━━━━━ Input data ━━━━━

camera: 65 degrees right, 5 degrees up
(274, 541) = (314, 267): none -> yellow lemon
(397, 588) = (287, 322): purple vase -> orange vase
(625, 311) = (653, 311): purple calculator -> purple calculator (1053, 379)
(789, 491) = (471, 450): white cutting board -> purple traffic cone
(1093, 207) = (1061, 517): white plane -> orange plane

━━━━━
━━━━━ Input data ━━━━━

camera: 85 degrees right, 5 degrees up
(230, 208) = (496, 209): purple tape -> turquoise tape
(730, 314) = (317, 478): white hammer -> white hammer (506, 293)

━━━━━

- What you should do
Above are some records; copy exactly the lines from the one with "(625, 311) = (653, 311): purple" through the one with "(1093, 207) = (1061, 517): white", both included, and no others.

- Exercise output
(625, 311) = (653, 311): purple calculator -> purple calculator (1053, 379)
(789, 491) = (471, 450): white cutting board -> purple traffic cone
(1093, 207) = (1061, 517): white plane -> orange plane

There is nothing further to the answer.